WHAT YOU NEED TO DO: Pick every line out of the entries below that has the string "strawberry", and copy it.

LISTED ENTRIES:
◇ ◇ ◇ ◇

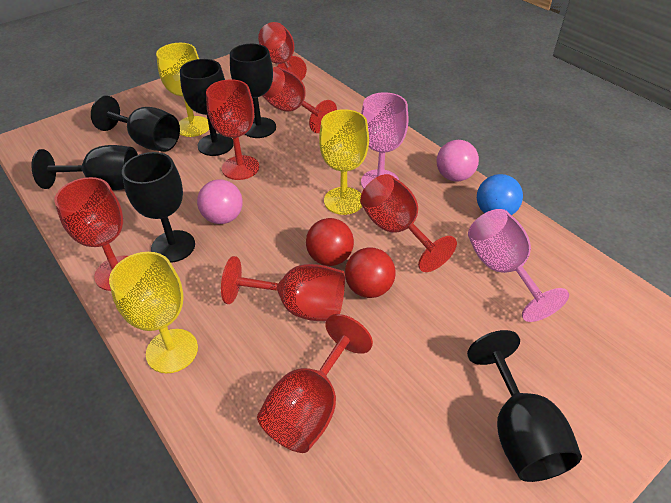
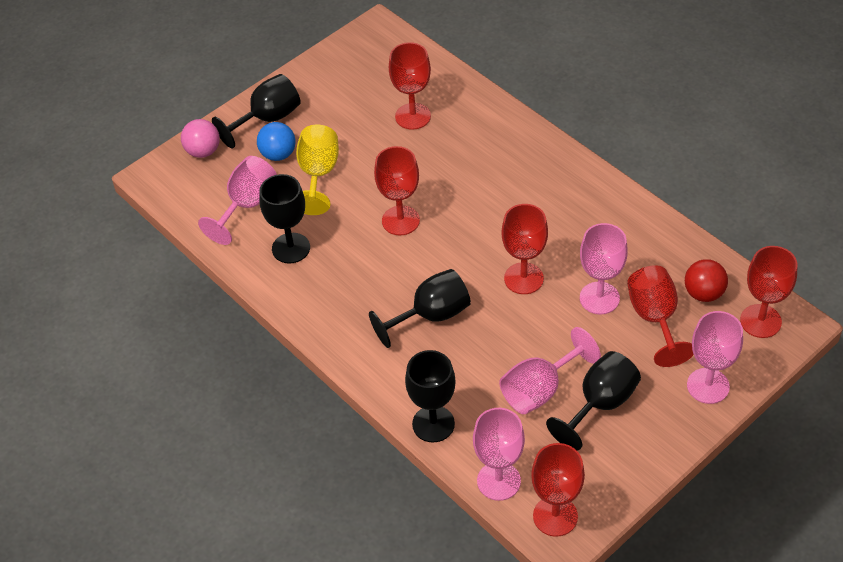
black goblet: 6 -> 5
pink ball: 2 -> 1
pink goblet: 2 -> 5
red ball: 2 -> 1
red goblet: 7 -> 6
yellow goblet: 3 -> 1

◇ ◇ ◇ ◇

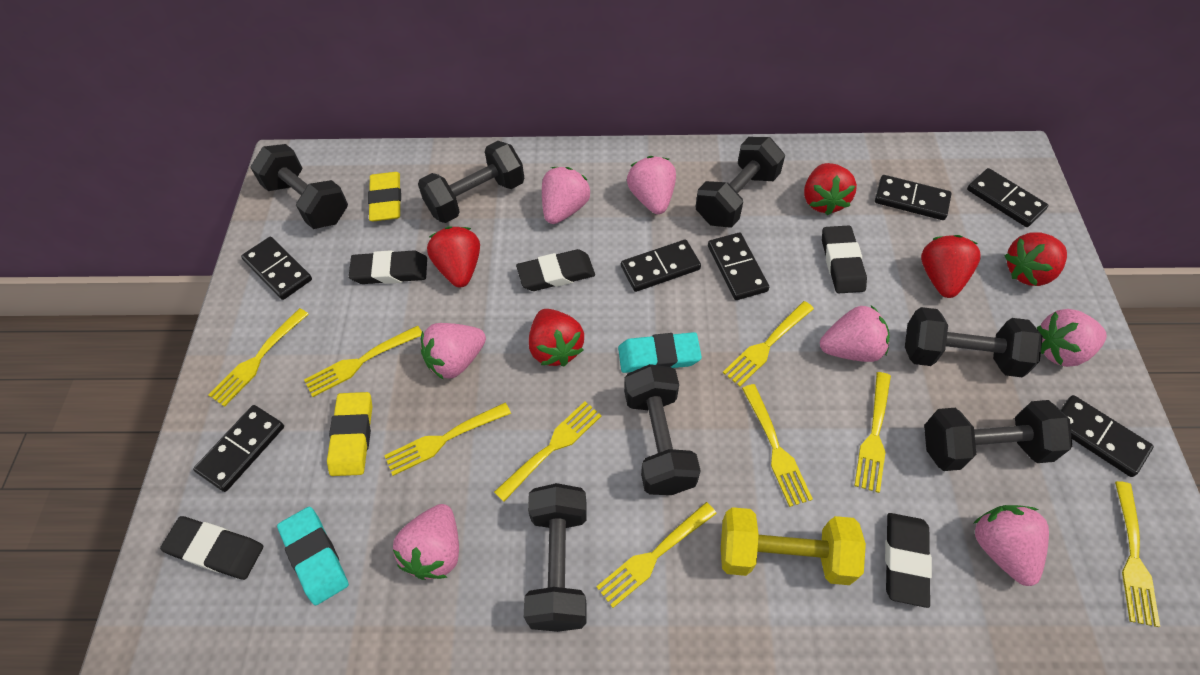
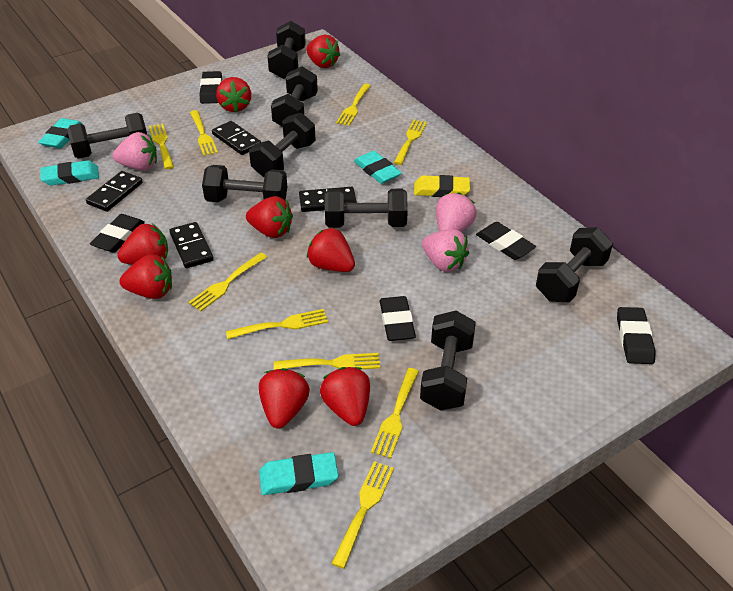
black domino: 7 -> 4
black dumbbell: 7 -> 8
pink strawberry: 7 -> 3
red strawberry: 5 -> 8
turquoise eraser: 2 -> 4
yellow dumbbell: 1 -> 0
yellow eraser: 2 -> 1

◇ ◇ ◇ ◇

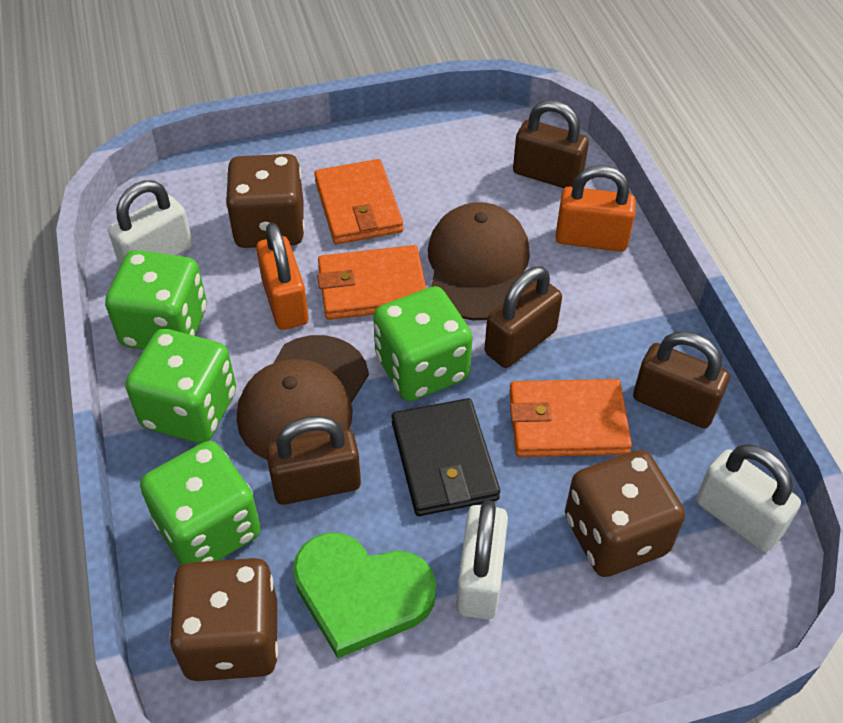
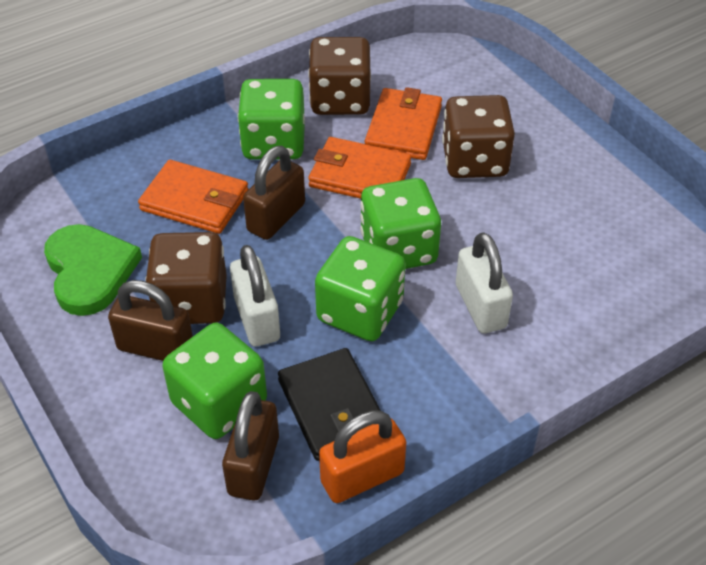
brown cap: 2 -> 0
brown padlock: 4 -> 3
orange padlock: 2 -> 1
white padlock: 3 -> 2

◇ ◇ ◇ ◇

SOLUTION:
pink strawberry: 7 -> 3
red strawberry: 5 -> 8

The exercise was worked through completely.